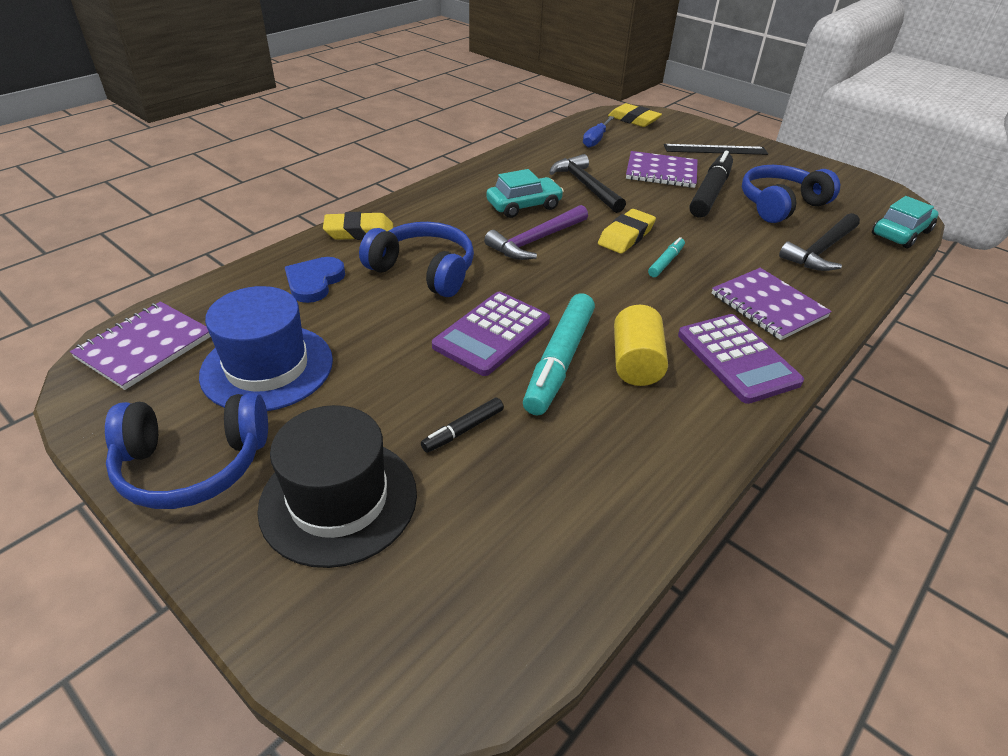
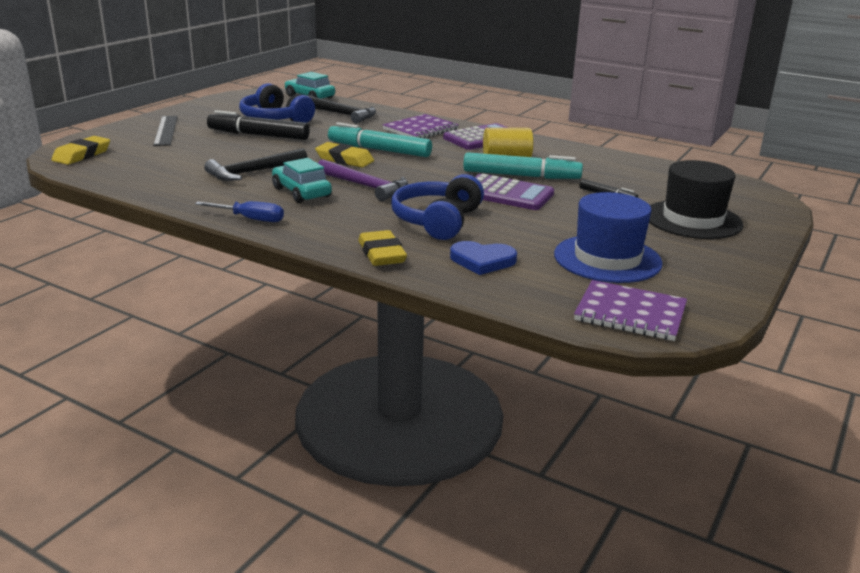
camera: 100 degrees left, 15 degrees down
(193, 465) = (717, 263): blue headphones -> none
(596, 140) = (138, 169): blue screwdriver -> blue screwdriver (250, 219)
(661, 172) = (218, 148): purple notebook -> none
(666, 262) = (379, 150): turquoise marker -> turquoise marker, size x2.01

··········

Would you output the lines from the one that contains "(193, 465) = (717, 263): blue" to the end of the data, both ends included, exactly as they appear?

(193, 465) = (717, 263): blue headphones -> none
(596, 140) = (138, 169): blue screwdriver -> blue screwdriver (250, 219)
(661, 172) = (218, 148): purple notebook -> none
(666, 262) = (379, 150): turquoise marker -> turquoise marker, size x2.01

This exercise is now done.